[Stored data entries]
****

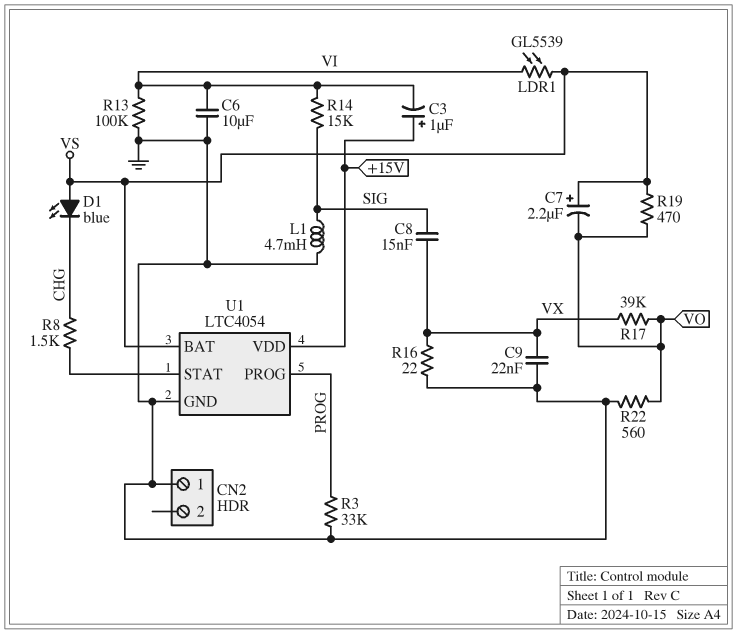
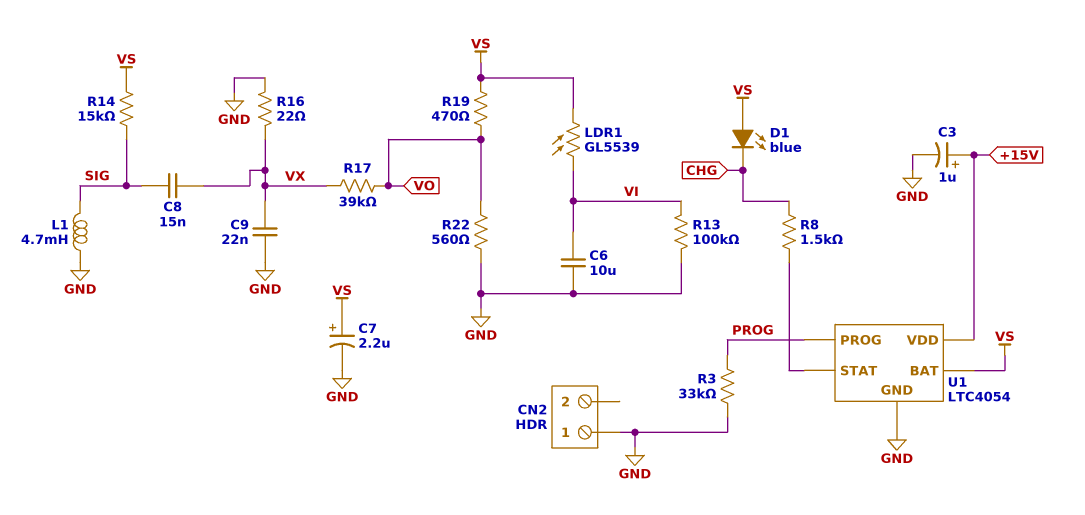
C3: 1uF (plus +15V, minus VI) -> 1uF (plus +15V, minus GND)
C7: 2.2uF (plus VS, minus VO) -> 2.2uF (plus VS, minus GND)
R14: 15k (SIG, VI) -> 15k (SIG, VS)

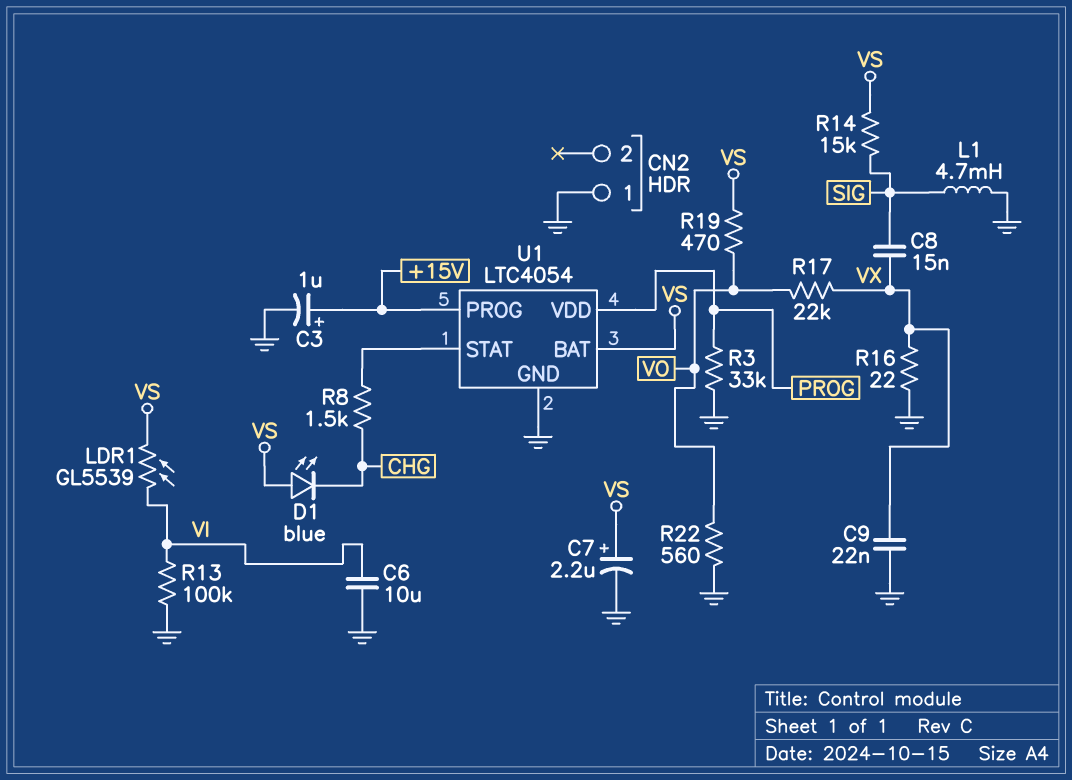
R17: 39k (VO, VX) -> 22k (VO, VX)
U1 pin PROG: PROG -> +15V
U1 pin VDD: +15V -> PROG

****

* _TASK OBJECTIVE_: When you copy the data above, keep each line exact and omit the pictures.

* _OUTPUT FOR THIS EXERCISE_:
C3: 1uF (plus +15V, minus VI) -> 1uF (plus +15V, minus GND)
C7: 2.2uF (plus VS, minus VO) -> 2.2uF (plus VS, minus GND)
R14: 15k (SIG, VI) -> 15k (SIG, VS)

R17: 39k (VO, VX) -> 22k (VO, VX)
U1 pin PROG: PROG -> +15V
U1 pin VDD: +15V -> PROG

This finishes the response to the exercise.